§ **AIM OF THE TASK**:
Copy out the material below line for line, with no changes of any kind.

§ **ENTRIES**:
━━━━━━━━━━━━━━━━━━━━━━━━━━━━━━
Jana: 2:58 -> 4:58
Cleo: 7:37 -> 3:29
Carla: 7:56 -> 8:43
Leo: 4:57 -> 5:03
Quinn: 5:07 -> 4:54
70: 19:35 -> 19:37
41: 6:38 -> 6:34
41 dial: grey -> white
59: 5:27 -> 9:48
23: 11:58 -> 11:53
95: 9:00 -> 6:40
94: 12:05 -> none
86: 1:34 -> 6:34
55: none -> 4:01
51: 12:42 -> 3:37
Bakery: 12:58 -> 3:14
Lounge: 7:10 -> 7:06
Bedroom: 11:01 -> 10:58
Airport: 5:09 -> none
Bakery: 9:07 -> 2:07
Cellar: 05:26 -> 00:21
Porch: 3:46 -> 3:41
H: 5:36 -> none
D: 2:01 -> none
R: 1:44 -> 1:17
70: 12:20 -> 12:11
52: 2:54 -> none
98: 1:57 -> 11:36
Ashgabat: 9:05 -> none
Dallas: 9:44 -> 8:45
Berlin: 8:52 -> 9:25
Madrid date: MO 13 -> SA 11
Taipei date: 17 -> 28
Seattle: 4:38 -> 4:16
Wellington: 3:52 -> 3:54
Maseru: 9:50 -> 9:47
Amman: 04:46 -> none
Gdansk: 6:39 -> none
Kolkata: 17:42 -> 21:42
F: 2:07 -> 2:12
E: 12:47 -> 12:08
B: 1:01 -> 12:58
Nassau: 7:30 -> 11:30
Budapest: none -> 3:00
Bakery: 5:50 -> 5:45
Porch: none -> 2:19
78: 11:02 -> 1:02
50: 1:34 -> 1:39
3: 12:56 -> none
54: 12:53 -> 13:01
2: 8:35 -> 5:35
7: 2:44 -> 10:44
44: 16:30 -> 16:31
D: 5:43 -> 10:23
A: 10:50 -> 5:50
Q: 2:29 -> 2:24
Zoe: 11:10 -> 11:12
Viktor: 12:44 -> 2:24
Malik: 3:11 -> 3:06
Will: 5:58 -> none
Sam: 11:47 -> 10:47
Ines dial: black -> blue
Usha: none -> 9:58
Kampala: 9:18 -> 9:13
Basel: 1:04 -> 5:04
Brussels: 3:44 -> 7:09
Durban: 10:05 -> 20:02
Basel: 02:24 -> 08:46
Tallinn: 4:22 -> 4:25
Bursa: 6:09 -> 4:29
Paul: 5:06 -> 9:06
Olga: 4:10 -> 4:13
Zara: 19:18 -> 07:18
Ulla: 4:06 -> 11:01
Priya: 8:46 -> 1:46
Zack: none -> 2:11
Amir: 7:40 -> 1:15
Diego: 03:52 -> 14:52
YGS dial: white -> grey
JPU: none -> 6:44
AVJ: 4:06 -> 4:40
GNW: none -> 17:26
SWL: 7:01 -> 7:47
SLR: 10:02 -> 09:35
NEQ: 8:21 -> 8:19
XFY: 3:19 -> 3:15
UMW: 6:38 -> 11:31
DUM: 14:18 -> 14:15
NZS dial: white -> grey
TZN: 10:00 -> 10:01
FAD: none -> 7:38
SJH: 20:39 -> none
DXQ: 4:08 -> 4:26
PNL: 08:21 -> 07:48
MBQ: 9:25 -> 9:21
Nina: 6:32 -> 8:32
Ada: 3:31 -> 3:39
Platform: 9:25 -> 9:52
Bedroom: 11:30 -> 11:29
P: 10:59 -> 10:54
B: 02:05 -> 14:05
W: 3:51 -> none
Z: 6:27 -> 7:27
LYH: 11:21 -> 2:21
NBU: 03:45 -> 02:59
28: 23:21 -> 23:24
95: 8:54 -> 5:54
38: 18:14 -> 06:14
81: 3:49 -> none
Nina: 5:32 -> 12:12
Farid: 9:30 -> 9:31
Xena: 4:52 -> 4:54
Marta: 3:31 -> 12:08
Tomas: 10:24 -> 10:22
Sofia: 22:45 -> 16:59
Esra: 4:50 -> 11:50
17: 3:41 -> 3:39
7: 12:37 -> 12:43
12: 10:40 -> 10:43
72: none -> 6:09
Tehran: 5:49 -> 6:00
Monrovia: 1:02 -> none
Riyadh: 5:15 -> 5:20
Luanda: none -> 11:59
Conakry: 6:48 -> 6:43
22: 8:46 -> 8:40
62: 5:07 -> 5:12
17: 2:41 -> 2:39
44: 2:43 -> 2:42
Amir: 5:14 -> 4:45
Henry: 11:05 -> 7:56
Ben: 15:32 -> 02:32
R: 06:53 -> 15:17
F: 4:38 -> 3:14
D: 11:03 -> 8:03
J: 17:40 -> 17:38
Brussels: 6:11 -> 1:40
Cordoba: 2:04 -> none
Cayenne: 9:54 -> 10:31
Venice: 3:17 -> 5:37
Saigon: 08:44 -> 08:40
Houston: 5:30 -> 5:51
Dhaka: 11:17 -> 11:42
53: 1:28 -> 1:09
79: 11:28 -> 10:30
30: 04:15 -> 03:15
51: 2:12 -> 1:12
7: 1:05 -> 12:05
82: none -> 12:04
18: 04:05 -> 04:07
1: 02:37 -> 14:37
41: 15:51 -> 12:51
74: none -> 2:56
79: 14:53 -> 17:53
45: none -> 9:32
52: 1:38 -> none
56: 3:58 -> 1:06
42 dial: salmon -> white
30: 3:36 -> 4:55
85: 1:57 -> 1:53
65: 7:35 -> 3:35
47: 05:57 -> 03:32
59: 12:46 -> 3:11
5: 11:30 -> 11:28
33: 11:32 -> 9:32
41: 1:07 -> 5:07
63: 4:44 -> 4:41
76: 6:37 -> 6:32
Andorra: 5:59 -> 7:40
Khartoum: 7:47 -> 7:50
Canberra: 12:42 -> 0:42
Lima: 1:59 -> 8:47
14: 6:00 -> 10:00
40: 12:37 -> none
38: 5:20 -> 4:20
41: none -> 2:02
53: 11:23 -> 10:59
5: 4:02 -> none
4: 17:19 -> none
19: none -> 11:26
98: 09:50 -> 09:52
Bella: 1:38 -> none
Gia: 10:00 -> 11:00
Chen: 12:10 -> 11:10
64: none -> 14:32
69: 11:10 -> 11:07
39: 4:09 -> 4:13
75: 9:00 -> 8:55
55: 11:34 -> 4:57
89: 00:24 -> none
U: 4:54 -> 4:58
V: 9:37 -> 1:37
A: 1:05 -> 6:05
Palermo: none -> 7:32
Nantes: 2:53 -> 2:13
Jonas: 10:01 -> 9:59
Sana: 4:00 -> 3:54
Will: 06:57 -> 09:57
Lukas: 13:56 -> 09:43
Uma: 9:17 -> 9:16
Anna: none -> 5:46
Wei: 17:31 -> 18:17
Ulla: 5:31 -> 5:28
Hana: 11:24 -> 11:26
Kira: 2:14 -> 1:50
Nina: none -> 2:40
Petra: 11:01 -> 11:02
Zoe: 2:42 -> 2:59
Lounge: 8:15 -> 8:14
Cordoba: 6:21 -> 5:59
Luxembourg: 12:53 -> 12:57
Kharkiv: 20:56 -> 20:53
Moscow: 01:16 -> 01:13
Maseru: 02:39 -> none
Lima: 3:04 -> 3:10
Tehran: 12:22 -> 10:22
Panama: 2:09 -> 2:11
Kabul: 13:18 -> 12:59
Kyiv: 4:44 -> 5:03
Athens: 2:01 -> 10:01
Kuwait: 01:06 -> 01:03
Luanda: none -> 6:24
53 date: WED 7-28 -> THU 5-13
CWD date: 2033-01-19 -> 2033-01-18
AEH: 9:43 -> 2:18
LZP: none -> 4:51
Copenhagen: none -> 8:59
━━━━━━━━━━━━━━━━━━━━━━━━━━━━━━
§ **RESULT**:
Jana: 2:58 -> 4:58
Cleo: 7:37 -> 3:29
Carla: 7:56 -> 8:43
Leo: 4:57 -> 5:03
Quinn: 5:07 -> 4:54
70: 19:35 -> 19:37
41: 6:38 -> 6:34
41 dial: grey -> white
59: 5:27 -> 9:48
23: 11:58 -> 11:53
95: 9:00 -> 6:40
94: 12:05 -> none
86: 1:34 -> 6:34
55: none -> 4:01
51: 12:42 -> 3:37
Bakery: 12:58 -> 3:14
Lounge: 7:10 -> 7:06
Bedroom: 11:01 -> 10:58
Airport: 5:09 -> none
Bakery: 9:07 -> 2:07
Cellar: 05:26 -> 00:21
Porch: 3:46 -> 3:41
H: 5:36 -> none
D: 2:01 -> none
R: 1:44 -> 1:17
70: 12:20 -> 12:11
52: 2:54 -> none
98: 1:57 -> 11:36
Ashgabat: 9:05 -> none
Dallas: 9:44 -> 8:45
Berlin: 8:52 -> 9:25
Madrid date: MO 13 -> SA 11
Taipei date: 17 -> 28
Seattle: 4:38 -> 4:16
Wellington: 3:52 -> 3:54
Maseru: 9:50 -> 9:47
Amman: 04:46 -> none
Gdansk: 6:39 -> none
Kolkata: 17:42 -> 21:42
F: 2:07 -> 2:12
E: 12:47 -> 12:08
B: 1:01 -> 12:58
Nassau: 7:30 -> 11:30
Budapest: none -> 3:00
Bakery: 5:50 -> 5:45
Porch: none -> 2:19
78: 11:02 -> 1:02
50: 1:34 -> 1:39
3: 12:56 -> none
54: 12:53 -> 13:01
2: 8:35 -> 5:35
7: 2:44 -> 10:44
44: 16:30 -> 16:31
D: 5:43 -> 10:23
A: 10:50 -> 5:50
Q: 2:29 -> 2:24
Zoe: 11:10 -> 11:12
Viktor: 12:44 -> 2:24
Malik: 3:11 -> 3:06
Will: 5:58 -> none
Sam: 11:47 -> 10:47
Ines dial: black -> blue
Usha: none -> 9:58
Kampala: 9:18 -> 9:13
Basel: 1:04 -> 5:04
Brussels: 3:44 -> 7:09
Durban: 10:05 -> 20:02
Basel: 02:24 -> 08:46
Tallinn: 4:22 -> 4:25
Bursa: 6:09 -> 4:29
Paul: 5:06 -> 9:06
Olga: 4:10 -> 4:13
Zara: 19:18 -> 07:18
Ulla: 4:06 -> 11:01
Priya: 8:46 -> 1:46
Zack: none -> 2:11
Amir: 7:40 -> 1:15
Diego: 03:52 -> 14:52
YGS dial: white -> grey
JPU: none -> 6:44
AVJ: 4:06 -> 4:40
GNW: none -> 17:26
SWL: 7:01 -> 7:47
SLR: 10:02 -> 09:35
NEQ: 8:21 -> 8:19
XFY: 3:19 -> 3:15
UMW: 6:38 -> 11:31
DUM: 14:18 -> 14:15
NZS dial: white -> grey
TZN: 10:00 -> 10:01
FAD: none -> 7:38
SJH: 20:39 -> none
DXQ: 4:08 -> 4:26
PNL: 08:21 -> 07:48
MBQ: 9:25 -> 9:21
Nina: 6:32 -> 8:32
Ada: 3:31 -> 3:39
Platform: 9:25 -> 9:52
Bedroom: 11:30 -> 11:29
P: 10:59 -> 10:54
B: 02:05 -> 14:05
W: 3:51 -> none
Z: 6:27 -> 7:27
LYH: 11:21 -> 2:21
NBU: 03:45 -> 02:59
28: 23:21 -> 23:24
95: 8:54 -> 5:54
38: 18:14 -> 06:14
81: 3:49 -> none
Nina: 5:32 -> 12:12
Farid: 9:30 -> 9:31
Xena: 4:52 -> 4:54
Marta: 3:31 -> 12:08
Tomas: 10:24 -> 10:22
Sofia: 22:45 -> 16:59
Esra: 4:50 -> 11:50
17: 3:41 -> 3:39
7: 12:37 -> 12:43
12: 10:40 -> 10:43
72: none -> 6:09
Tehran: 5:49 -> 6:00
Monrovia: 1:02 -> none
Riyadh: 5:15 -> 5:20
Luanda: none -> 11:59
Conakry: 6:48 -> 6:43
22: 8:46 -> 8:40
62: 5:07 -> 5:12
17: 2:41 -> 2:39
44: 2:43 -> 2:42
Amir: 5:14 -> 4:45
Henry: 11:05 -> 7:56
Ben: 15:32 -> 02:32
R: 06:53 -> 15:17
F: 4:38 -> 3:14
D: 11:03 -> 8:03
J: 17:40 -> 17:38
Brussels: 6:11 -> 1:40
Cordoba: 2:04 -> none
Cayenne: 9:54 -> 10:31
Venice: 3:17 -> 5:37
Saigon: 08:44 -> 08:40
Houston: 5:30 -> 5:51
Dhaka: 11:17 -> 11:42
53: 1:28 -> 1:09
79: 11:28 -> 10:30
30: 04:15 -> 03:15
51: 2:12 -> 1:12
7: 1:05 -> 12:05
82: none -> 12:04
18: 04:05 -> 04:07
1: 02:37 -> 14:37
41: 15:51 -> 12:51
74: none -> 2:56
79: 14:53 -> 17:53
45: none -> 9:32
52: 1:38 -> none
56: 3:58 -> 1:06
42 dial: salmon -> white
30: 3:36 -> 4:55
85: 1:57 -> 1:53
65: 7:35 -> 3:35
47: 05:57 -> 03:32
59: 12:46 -> 3:11
5: 11:30 -> 11:28
33: 11:32 -> 9:32
41: 1:07 -> 5:07
63: 4:44 -> 4:41
76: 6:37 -> 6:32
Andorra: 5:59 -> 7:40
Khartoum: 7:47 -> 7:50
Canberra: 12:42 -> 0:42
Lima: 1:59 -> 8:47
14: 6:00 -> 10:00
40: 12:37 -> none
38: 5:20 -> 4:20
41: none -> 2:02
53: 11:23 -> 10:59
5: 4:02 -> none
4: 17:19 -> none
19: none -> 11:26
98: 09:50 -> 09:52
Bella: 1:38 -> none
Gia: 10:00 -> 11:00
Chen: 12:10 -> 11:10
64: none -> 14:32
69: 11:10 -> 11:07
39: 4:09 -> 4:13
75: 9:00 -> 8:55
55: 11:34 -> 4:57
89: 00:24 -> none
U: 4:54 -> 4:58
V: 9:37 -> 1:37
A: 1:05 -> 6:05
Palermo: none -> 7:32
Nantes: 2:53 -> 2:13
Jonas: 10:01 -> 9:59
Sana: 4:00 -> 3:54
Will: 06:57 -> 09:57
Lukas: 13:56 -> 09:43
Uma: 9:17 -> 9:16
Anna: none -> 5:46
Wei: 17:31 -> 18:17
Ulla: 5:31 -> 5:28
Hana: 11:24 -> 11:26
Kira: 2:14 -> 1:50
Nina: none -> 2:40
Petra: 11:01 -> 11:02
Zoe: 2:42 -> 2:59
Lounge: 8:15 -> 8:14
Cordoba: 6:21 -> 5:59
Luxembourg: 12:53 -> 12:57
Kharkiv: 20:56 -> 20:53
Moscow: 01:16 -> 01:13
Maseru: 02:39 -> none
Lima: 3:04 -> 3:10
Tehran: 12:22 -> 10:22
Panama: 2:09 -> 2:11
Kabul: 13:18 -> 12:59
Kyiv: 4:44 -> 5:03
Athens: 2:01 -> 10:01
Kuwait: 01:06 -> 01:03
Luanda: none -> 6:24
53 date: WED 7-28 -> THU 5-13
CWD date: 2033-01-19 -> 2033-01-18
AEH: 9:43 -> 2:18
LZP: none -> 4:51
Copenhagen: none -> 8:59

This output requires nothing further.